### The records
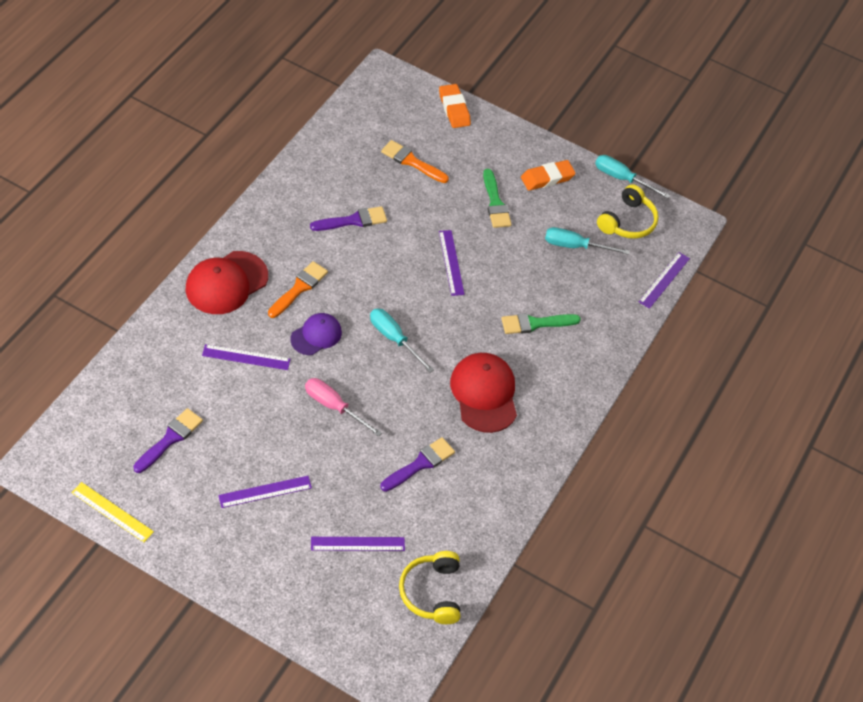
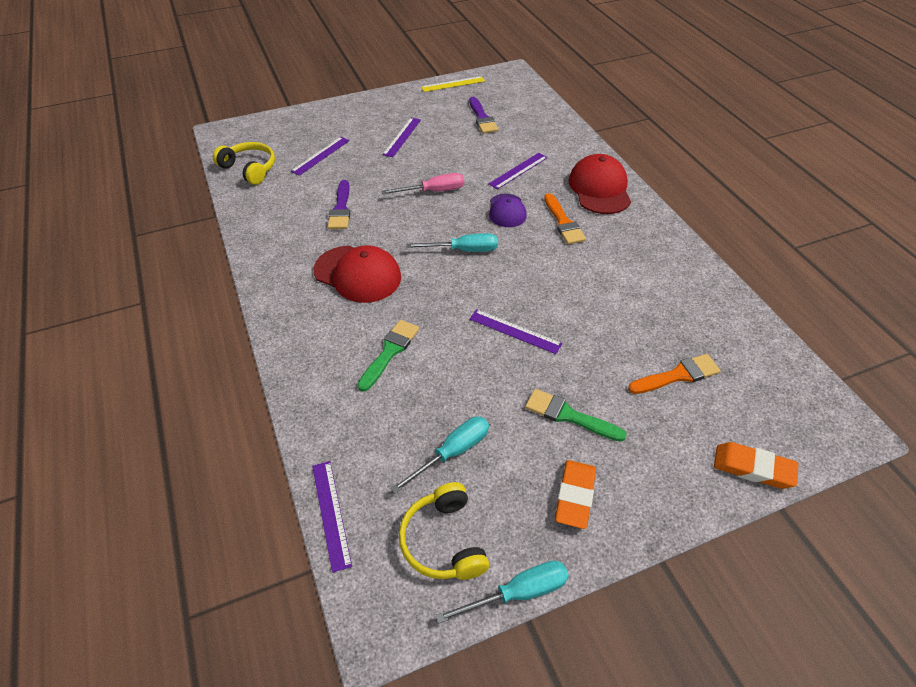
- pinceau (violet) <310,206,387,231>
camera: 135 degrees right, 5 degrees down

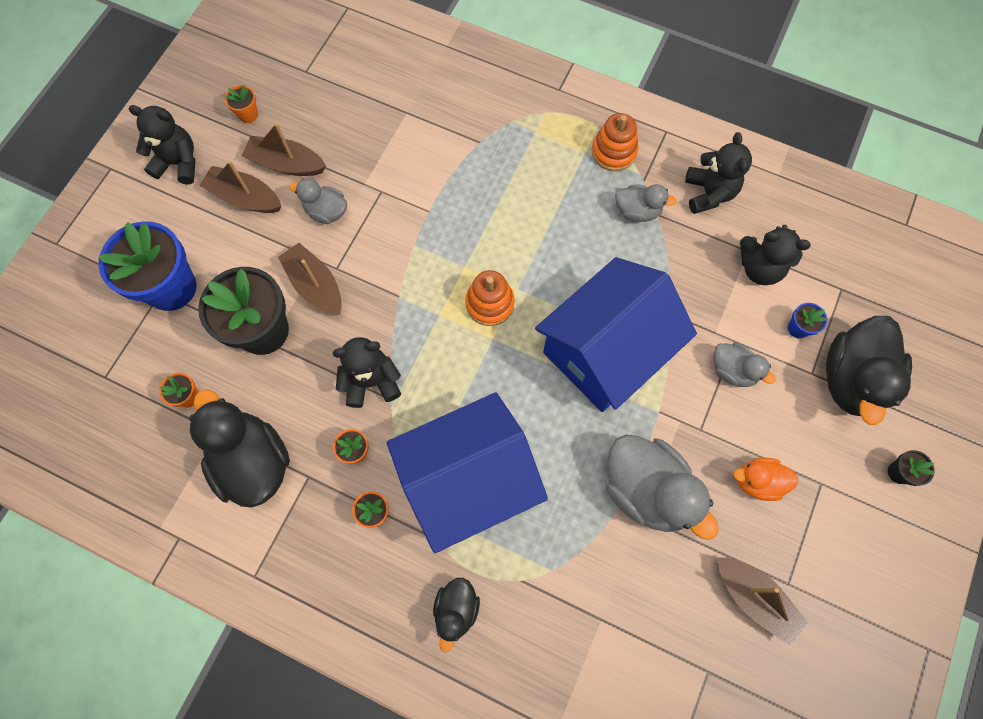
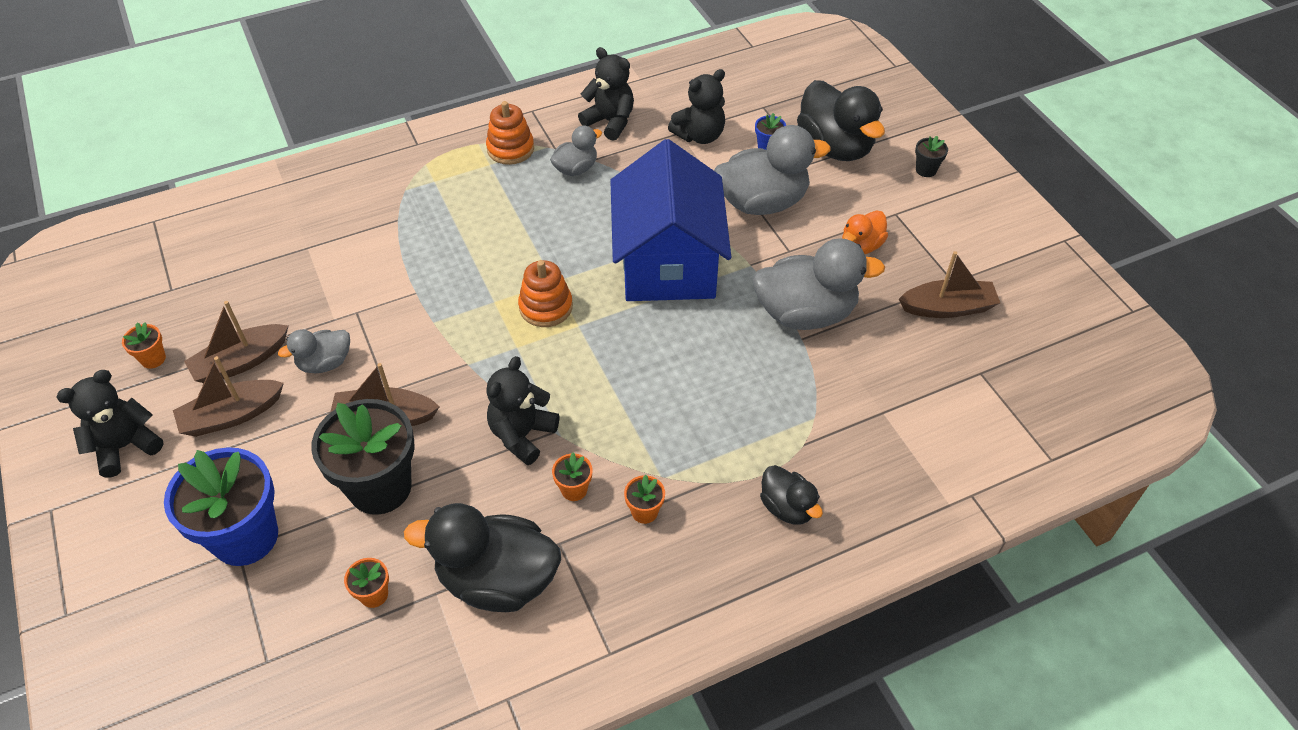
- maison (bleu) <387,392,548,553>
~ canard (gris) <713,343,776,387> = <714,125,831,215> x1.87
camera: 50 degrees left, 20 degrees down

### Directions for this task
Give the records back exactly. Leave the pictures out.

### Exercise response
- pinceau (violet) <310,206,387,231>
camera: 135 degrees right, 5 degrees down

- maison (bleu) <387,392,548,553>
~ canard (gris) <713,343,776,387> = <714,125,831,215> x1.87
camera: 50 degrees left, 20 degrees down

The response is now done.